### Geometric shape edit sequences
=== Section Start ===
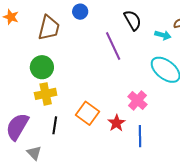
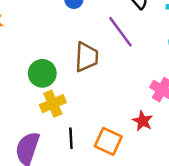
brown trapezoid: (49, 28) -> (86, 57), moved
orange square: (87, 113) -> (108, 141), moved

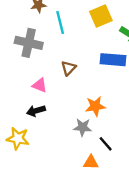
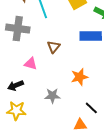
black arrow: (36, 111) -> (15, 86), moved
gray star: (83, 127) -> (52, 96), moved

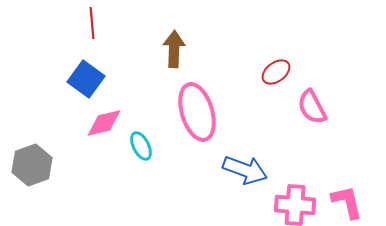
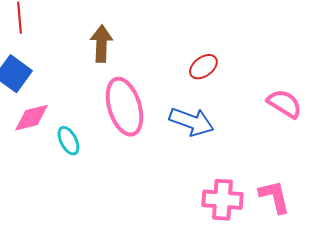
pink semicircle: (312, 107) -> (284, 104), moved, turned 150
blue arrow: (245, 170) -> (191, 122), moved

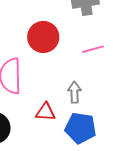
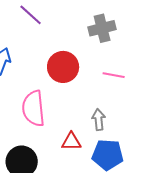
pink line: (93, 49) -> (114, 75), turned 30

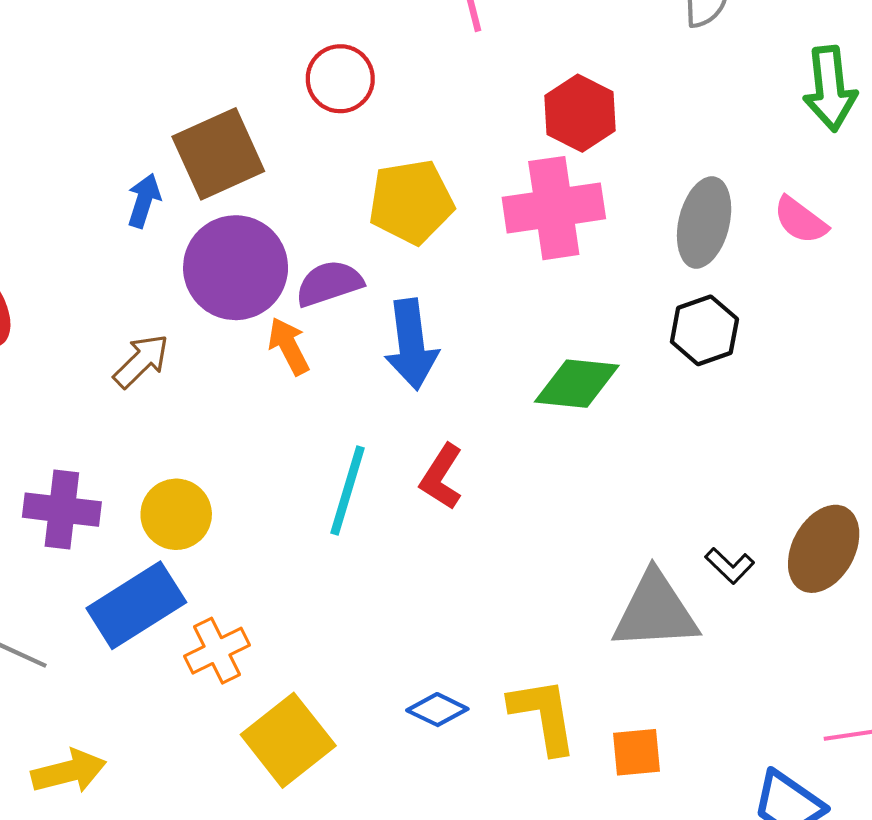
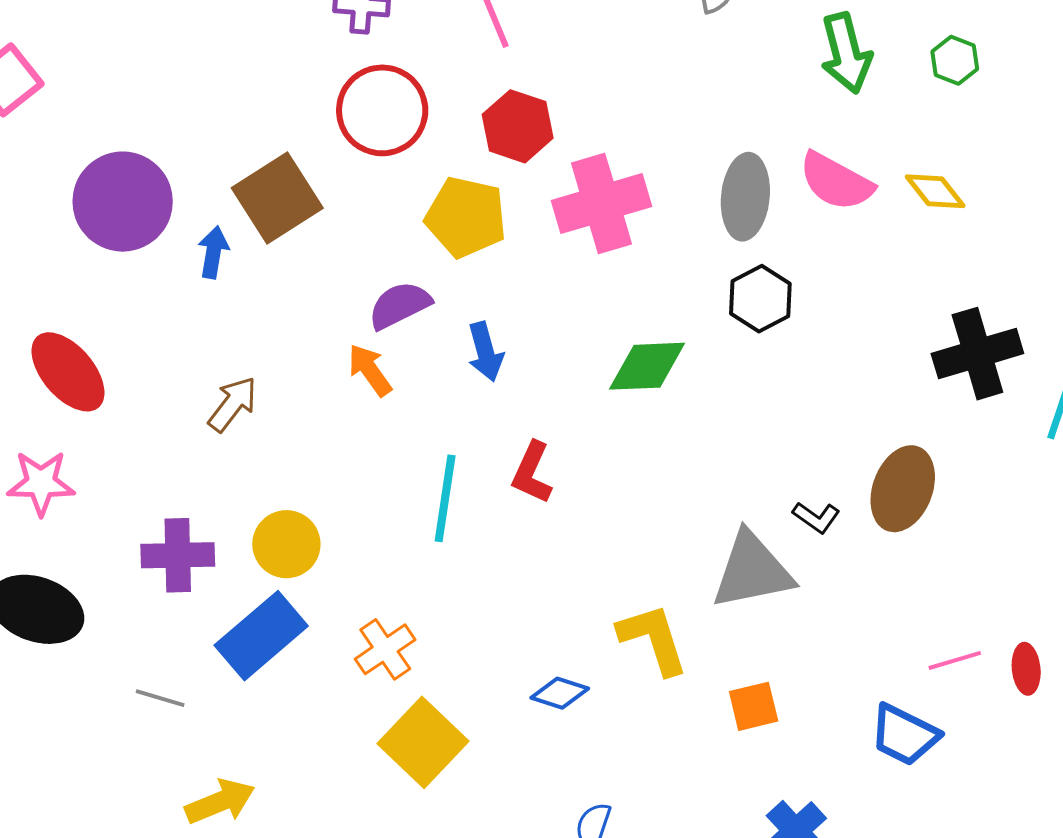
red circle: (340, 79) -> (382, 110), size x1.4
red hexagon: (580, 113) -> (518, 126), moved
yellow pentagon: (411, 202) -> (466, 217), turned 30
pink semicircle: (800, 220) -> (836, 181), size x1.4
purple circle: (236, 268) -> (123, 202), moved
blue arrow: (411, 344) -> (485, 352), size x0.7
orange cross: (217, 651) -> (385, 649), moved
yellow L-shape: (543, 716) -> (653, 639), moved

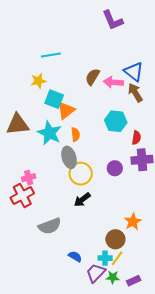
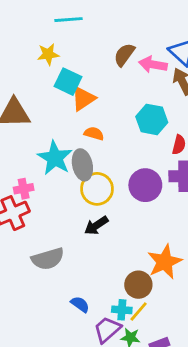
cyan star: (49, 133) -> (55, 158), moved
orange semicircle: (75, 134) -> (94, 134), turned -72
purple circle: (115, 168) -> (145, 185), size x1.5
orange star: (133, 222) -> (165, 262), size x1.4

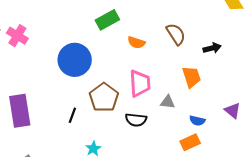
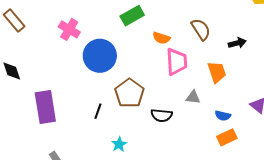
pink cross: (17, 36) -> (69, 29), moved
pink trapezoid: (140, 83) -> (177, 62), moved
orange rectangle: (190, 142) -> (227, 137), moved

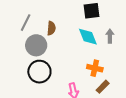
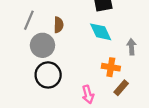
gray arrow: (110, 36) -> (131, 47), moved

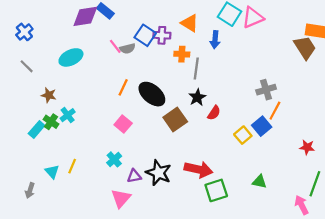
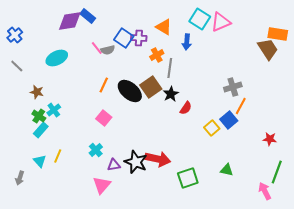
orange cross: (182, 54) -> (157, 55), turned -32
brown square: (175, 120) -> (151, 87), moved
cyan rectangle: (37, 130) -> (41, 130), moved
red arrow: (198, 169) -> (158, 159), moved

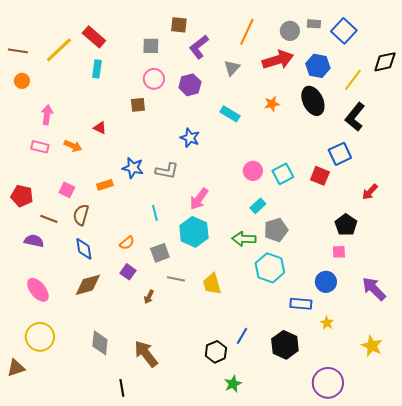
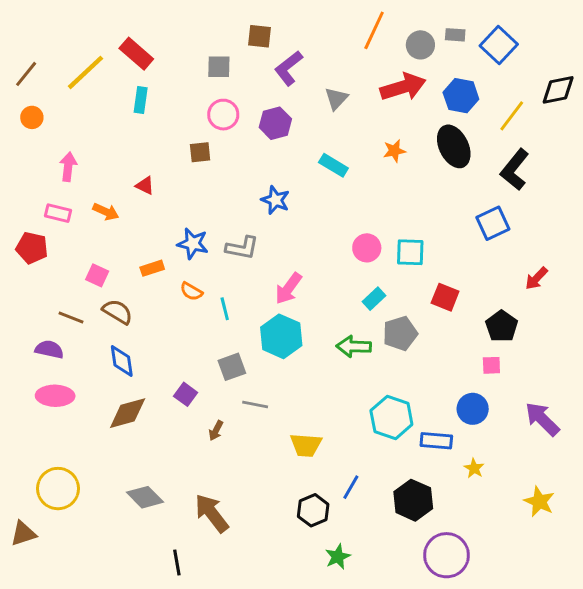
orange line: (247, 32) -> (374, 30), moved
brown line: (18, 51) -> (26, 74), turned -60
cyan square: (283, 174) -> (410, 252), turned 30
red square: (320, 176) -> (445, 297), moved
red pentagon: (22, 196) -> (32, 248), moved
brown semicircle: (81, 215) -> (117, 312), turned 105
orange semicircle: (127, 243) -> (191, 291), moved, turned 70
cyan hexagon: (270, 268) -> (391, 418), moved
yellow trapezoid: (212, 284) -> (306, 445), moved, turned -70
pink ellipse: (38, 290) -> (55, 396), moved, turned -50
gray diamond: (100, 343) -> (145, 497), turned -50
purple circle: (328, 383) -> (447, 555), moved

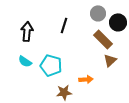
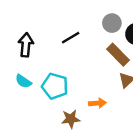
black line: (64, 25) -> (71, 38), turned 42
=== Section End ===
### Task brief
Every line from the one containing "orange line: (247, 32) -> (374, 30), moved" through the last line of the data is to be retyped exactly, with nothing added and no pictures included.

### Written solution
orange line: (247, 32) -> (374, 30), moved
brown line: (18, 51) -> (26, 74), turned -60
cyan square: (283, 174) -> (410, 252), turned 30
red square: (320, 176) -> (445, 297), moved
red pentagon: (22, 196) -> (32, 248), moved
brown semicircle: (81, 215) -> (117, 312), turned 105
orange semicircle: (127, 243) -> (191, 291), moved, turned 70
cyan hexagon: (270, 268) -> (391, 418), moved
yellow trapezoid: (212, 284) -> (306, 445), moved, turned -70
pink ellipse: (38, 290) -> (55, 396), moved, turned -50
gray diamond: (100, 343) -> (145, 497), turned -50
purple circle: (328, 383) -> (447, 555), moved

black line: (64, 25) -> (71, 38), turned 42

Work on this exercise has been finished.